PROVIDED MATERIAL ::
=== Begin Enclosure ===

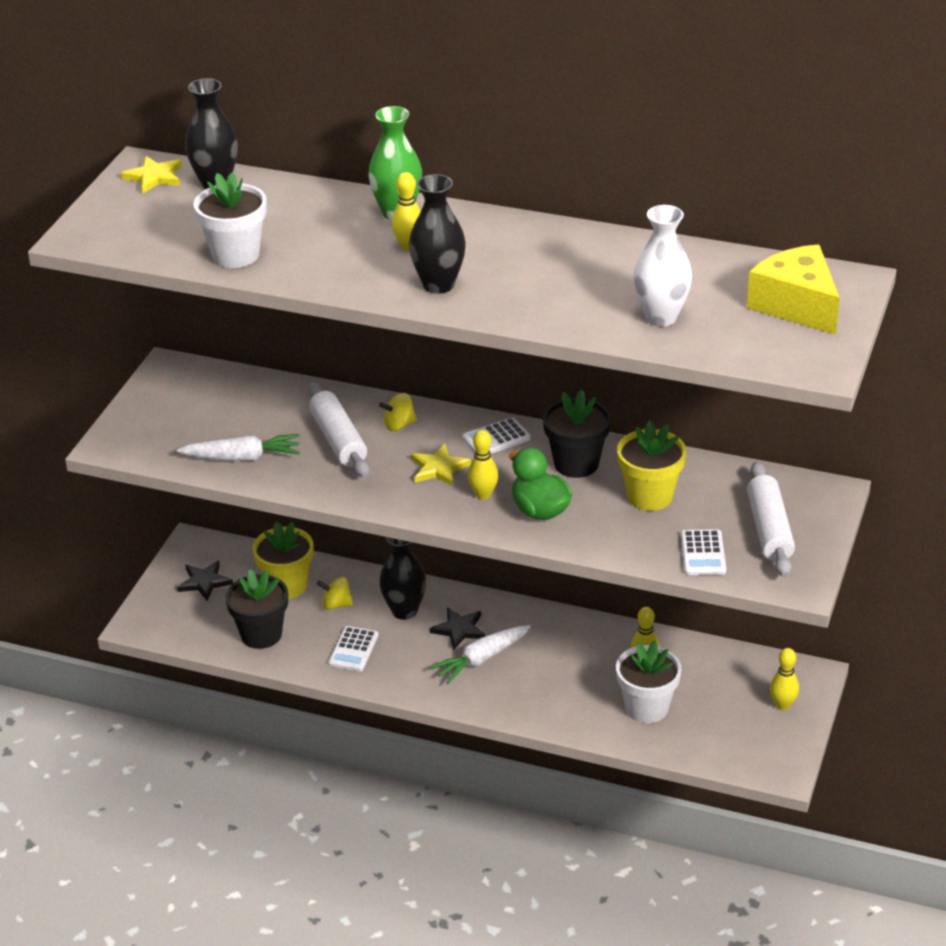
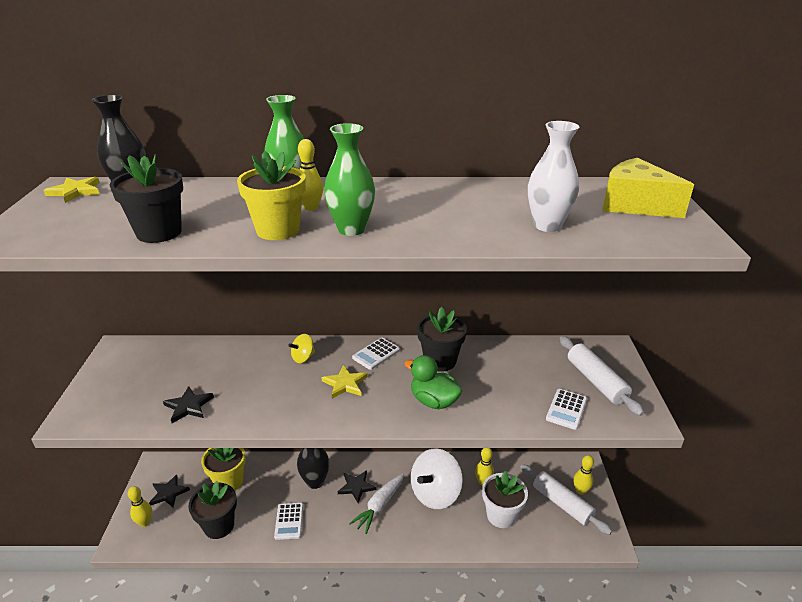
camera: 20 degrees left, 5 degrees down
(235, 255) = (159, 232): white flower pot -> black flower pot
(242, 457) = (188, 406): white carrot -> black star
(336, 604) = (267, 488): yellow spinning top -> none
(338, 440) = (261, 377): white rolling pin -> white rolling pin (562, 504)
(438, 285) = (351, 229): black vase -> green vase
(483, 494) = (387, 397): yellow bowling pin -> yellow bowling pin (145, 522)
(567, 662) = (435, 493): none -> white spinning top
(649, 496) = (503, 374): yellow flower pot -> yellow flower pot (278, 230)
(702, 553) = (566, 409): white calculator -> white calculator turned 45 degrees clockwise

=== End Enclosure ===
=== Begin Enclosure ===

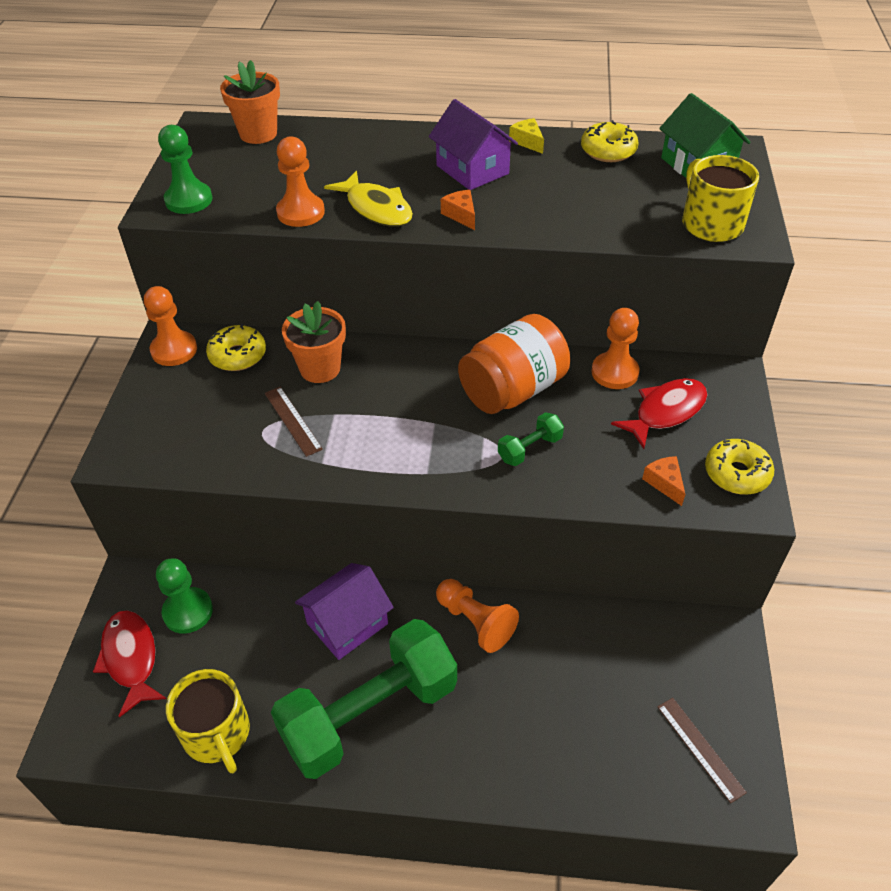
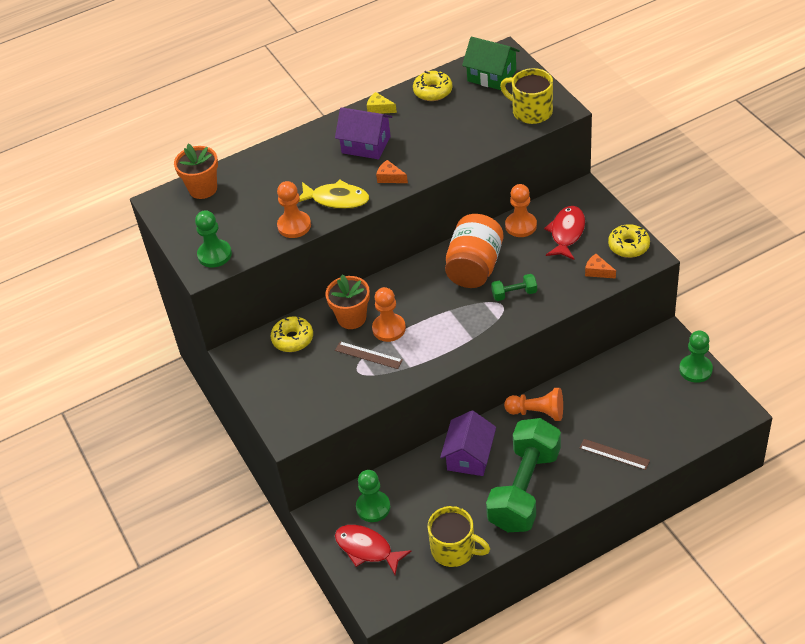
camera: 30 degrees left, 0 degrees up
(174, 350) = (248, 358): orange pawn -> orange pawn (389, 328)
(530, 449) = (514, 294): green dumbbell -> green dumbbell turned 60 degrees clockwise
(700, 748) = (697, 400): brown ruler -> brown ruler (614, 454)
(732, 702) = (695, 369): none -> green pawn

=== End Enclosure ===

WHAT IS EXPECTED :: Among the lines above, find the one with "(338, 440) = (261, 377): white" and the one with "(702, 553) = (566, 409): white". Quote both and everything between them, exactly.

RESULT BELOW ::
(338, 440) = (261, 377): white rolling pin -> white rolling pin (562, 504)
(438, 285) = (351, 229): black vase -> green vase
(483, 494) = (387, 397): yellow bowling pin -> yellow bowling pin (145, 522)
(567, 662) = (435, 493): none -> white spinning top
(649, 496) = (503, 374): yellow flower pot -> yellow flower pot (278, 230)
(702, 553) = (566, 409): white calculator -> white calculator turned 45 degrees clockwise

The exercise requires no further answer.